▶ [Saved entries]
___

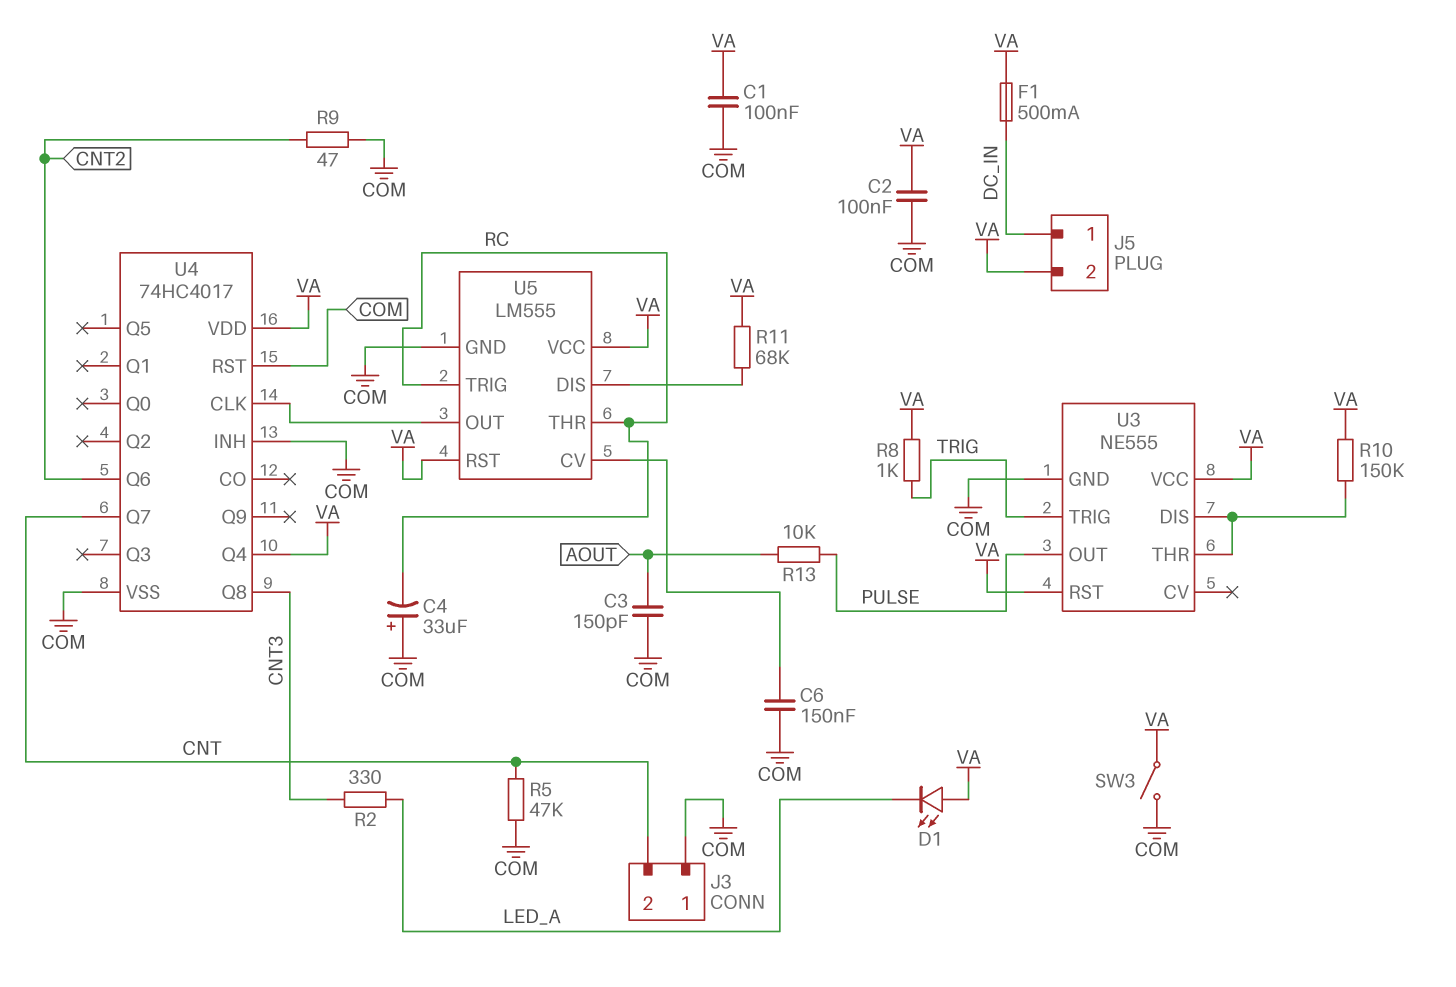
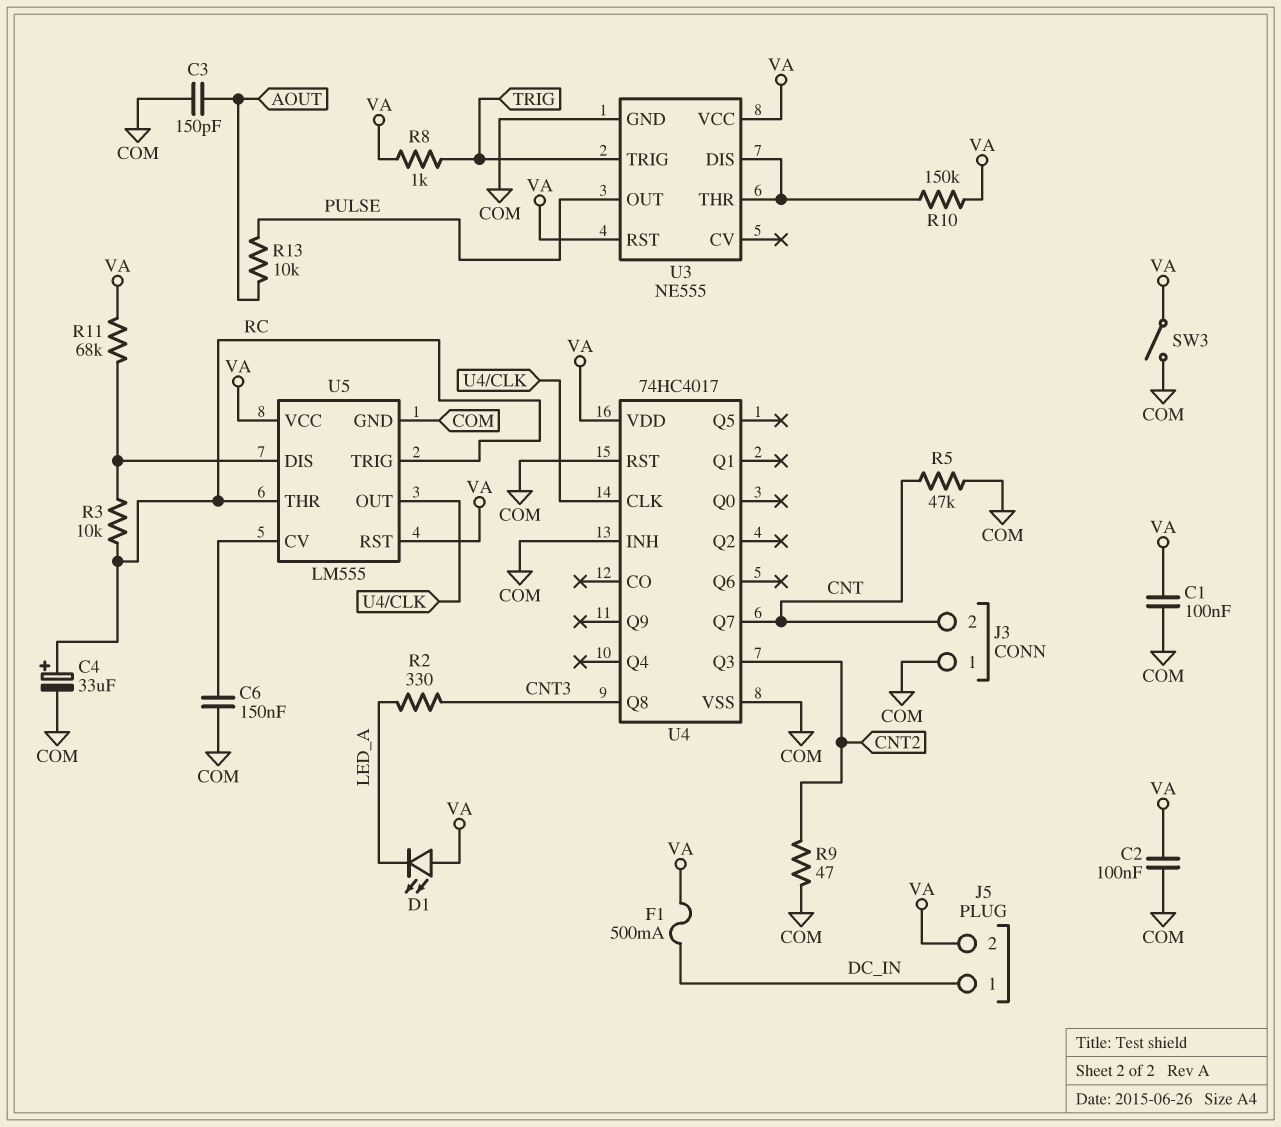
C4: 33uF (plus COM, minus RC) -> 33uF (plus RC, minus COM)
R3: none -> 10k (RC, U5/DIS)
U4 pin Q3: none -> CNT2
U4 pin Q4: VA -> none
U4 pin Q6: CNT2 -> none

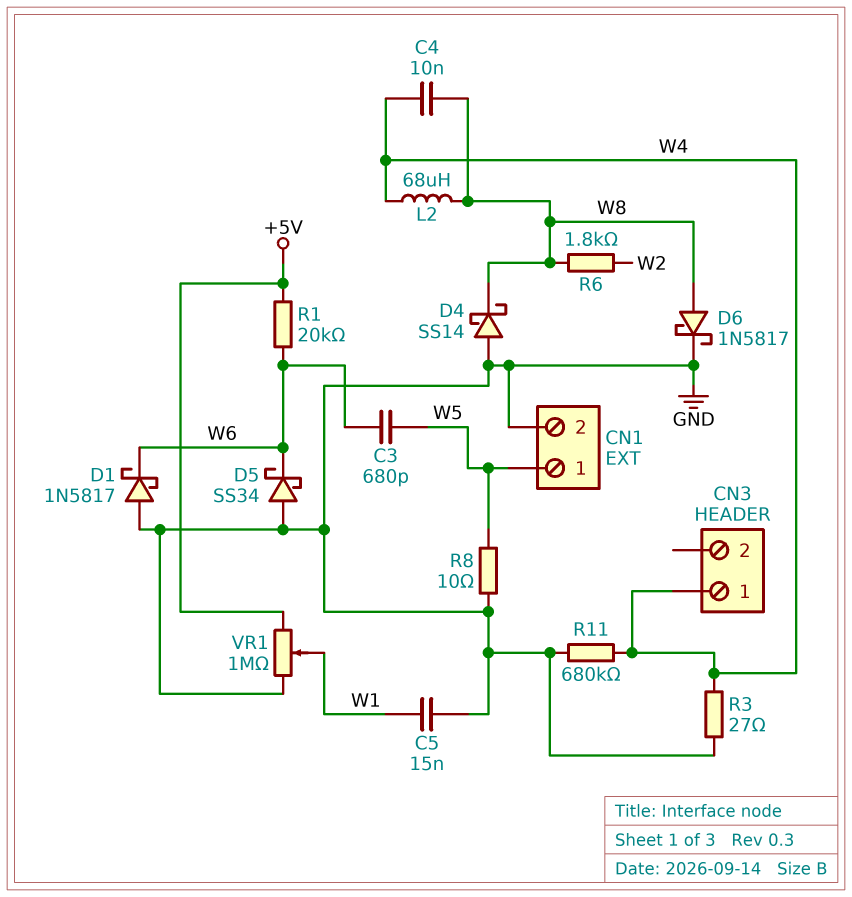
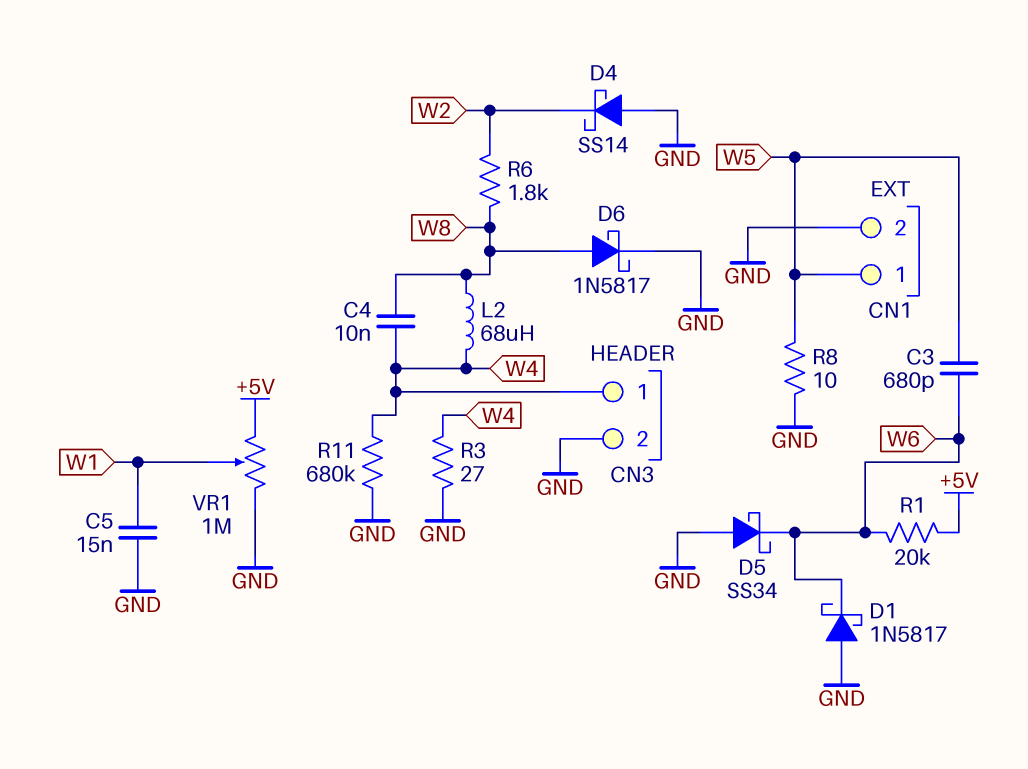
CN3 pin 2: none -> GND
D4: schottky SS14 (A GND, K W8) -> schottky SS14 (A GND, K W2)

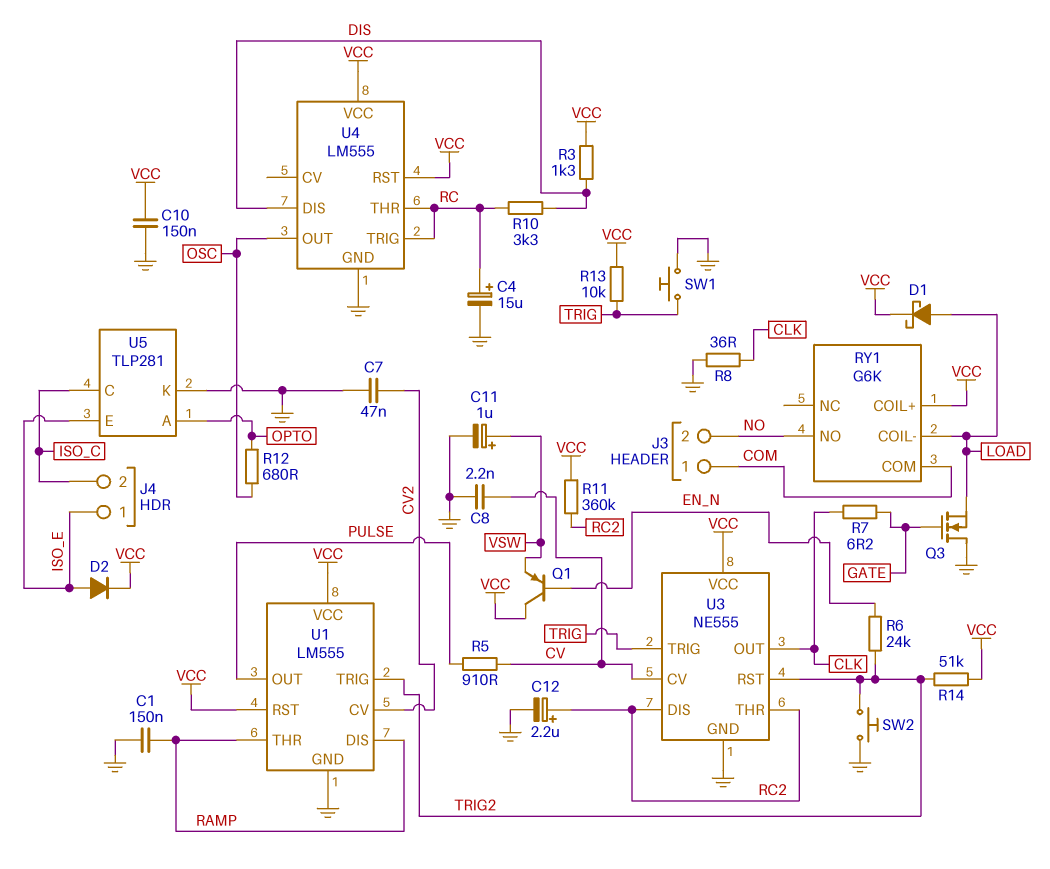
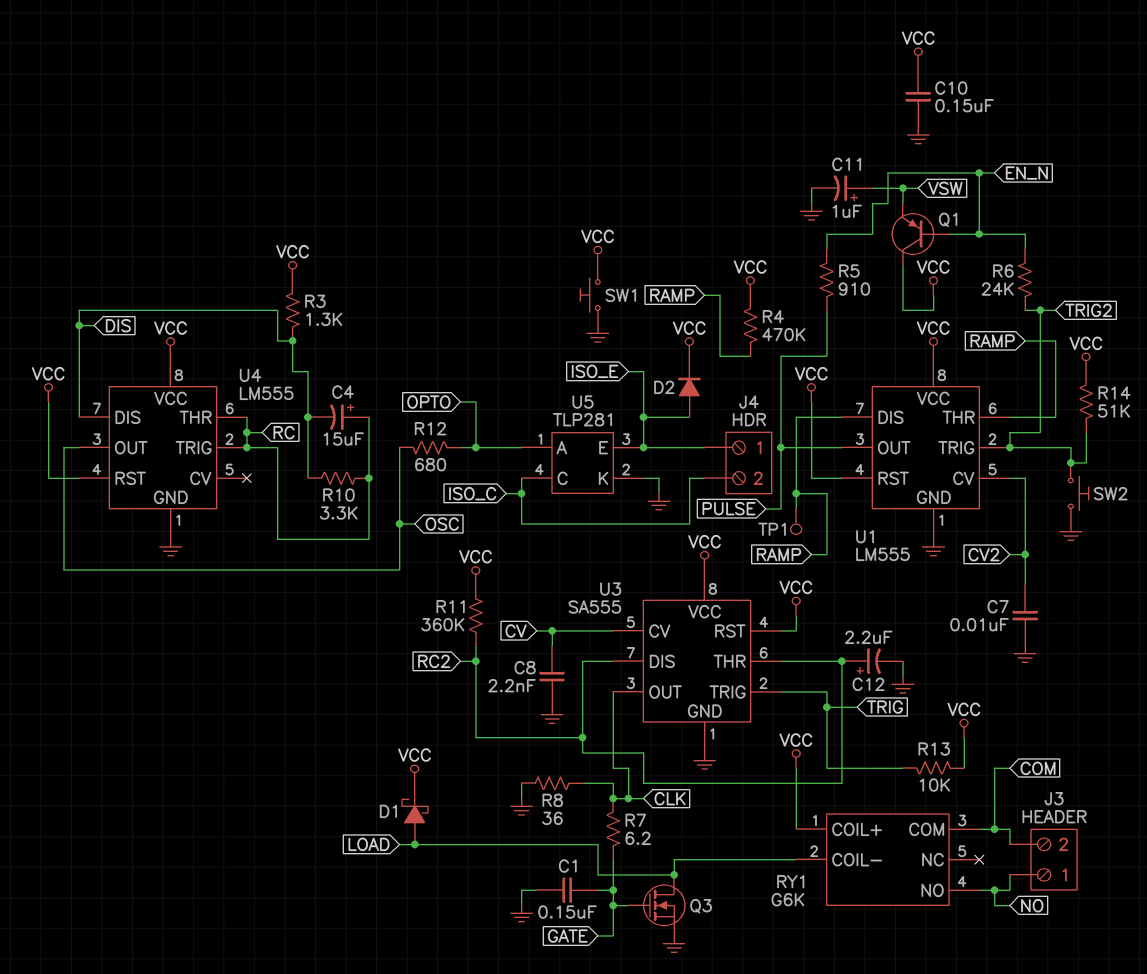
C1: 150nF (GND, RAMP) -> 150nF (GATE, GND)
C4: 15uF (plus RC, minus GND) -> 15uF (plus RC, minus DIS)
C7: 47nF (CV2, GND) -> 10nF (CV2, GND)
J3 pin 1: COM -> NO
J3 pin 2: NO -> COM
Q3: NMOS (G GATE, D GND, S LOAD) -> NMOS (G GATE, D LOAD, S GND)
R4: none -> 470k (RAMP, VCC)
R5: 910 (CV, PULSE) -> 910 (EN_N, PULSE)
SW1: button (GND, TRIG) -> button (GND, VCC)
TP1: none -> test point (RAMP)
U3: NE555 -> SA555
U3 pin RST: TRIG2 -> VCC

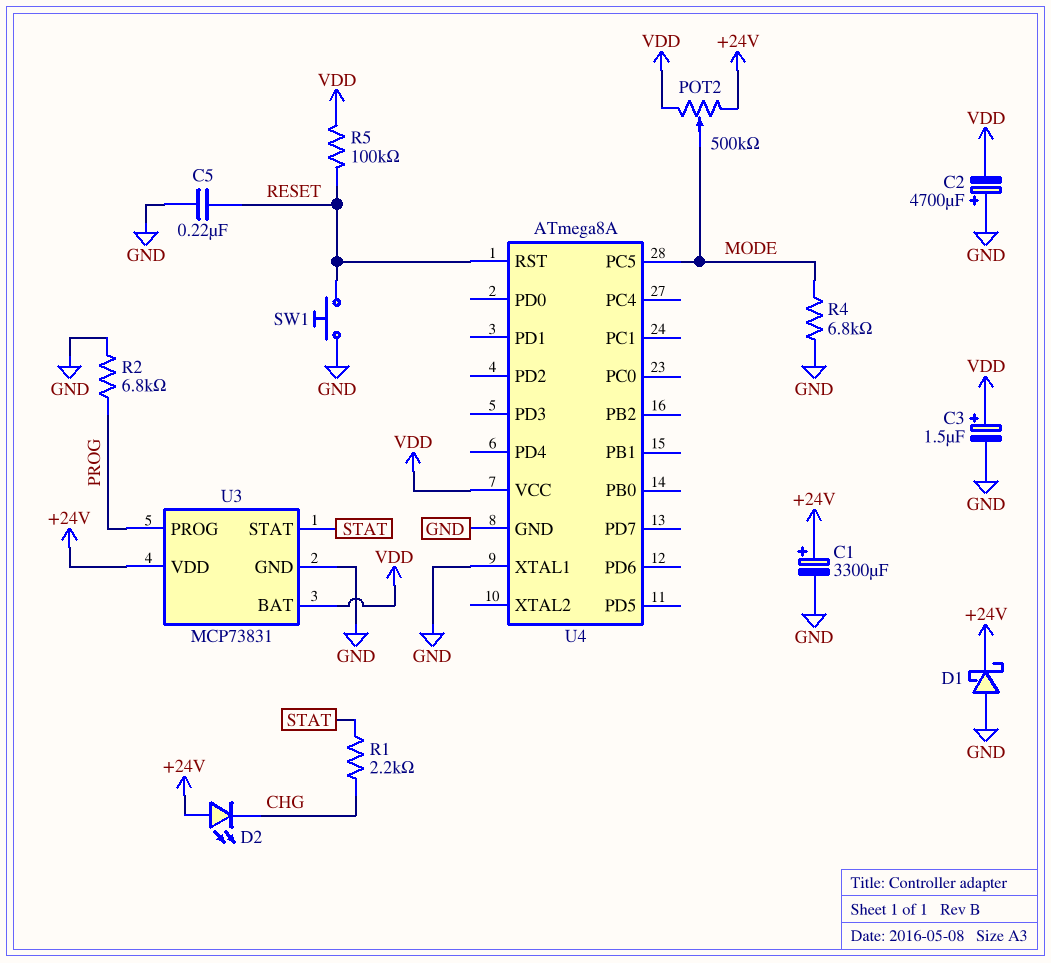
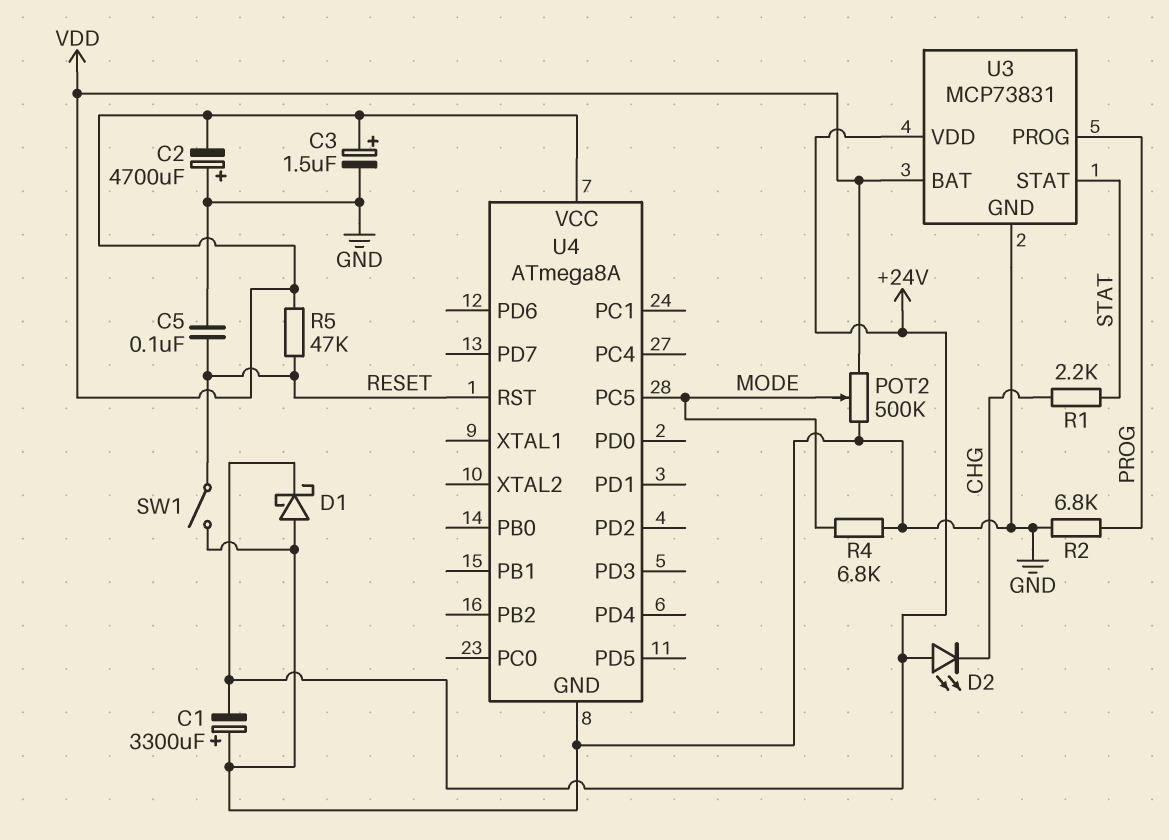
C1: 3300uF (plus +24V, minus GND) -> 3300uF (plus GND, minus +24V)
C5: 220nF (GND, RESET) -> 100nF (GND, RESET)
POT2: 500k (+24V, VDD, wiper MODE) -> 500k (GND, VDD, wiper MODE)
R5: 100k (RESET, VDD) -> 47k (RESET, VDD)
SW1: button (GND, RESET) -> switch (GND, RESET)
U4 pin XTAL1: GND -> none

___

▶ [What you need to do] Your answer must be an exact transcription of the records above, minus the pictures.

▶ [Exercise answer]
C4: 33uF (plus COM, minus RC) -> 33uF (plus RC, minus COM)
R3: none -> 10k (RC, U5/DIS)
U4 pin Q3: none -> CNT2
U4 pin Q4: VA -> none
U4 pin Q6: CNT2 -> none

CN3 pin 2: none -> GND
D4: schottky SS14 (A GND, K W8) -> schottky SS14 (A GND, K W2)

C1: 150nF (GND, RAMP) -> 150nF (GATE, GND)
C4: 15uF (plus RC, minus GND) -> 15uF (plus RC, minus DIS)
C7: 47nF (CV2, GND) -> 10nF (CV2, GND)
J3 pin 1: COM -> NO
J3 pin 2: NO -> COM
Q3: NMOS (G GATE, D GND, S LOAD) -> NMOS (G GATE, D LOAD, S GND)
R4: none -> 470k (RAMP, VCC)
R5: 910 (CV, PULSE) -> 910 (EN_N, PULSE)
SW1: button (GND, TRIG) -> button (GND, VCC)
TP1: none -> test point (RAMP)
U3: NE555 -> SA555
U3 pin RST: TRIG2 -> VCC

C1: 3300uF (plus +24V, minus GND) -> 3300uF (plus GND, minus +24V)
C5: 220nF (GND, RESET) -> 100nF (GND, RESET)
POT2: 500k (+24V, VDD, wiper MODE) -> 500k (GND, VDD, wiper MODE)
R5: 100k (RESET, VDD) -> 47k (RESET, VDD)
SW1: button (GND, RESET) -> switch (GND, RESET)
U4 pin XTAL1: GND -> none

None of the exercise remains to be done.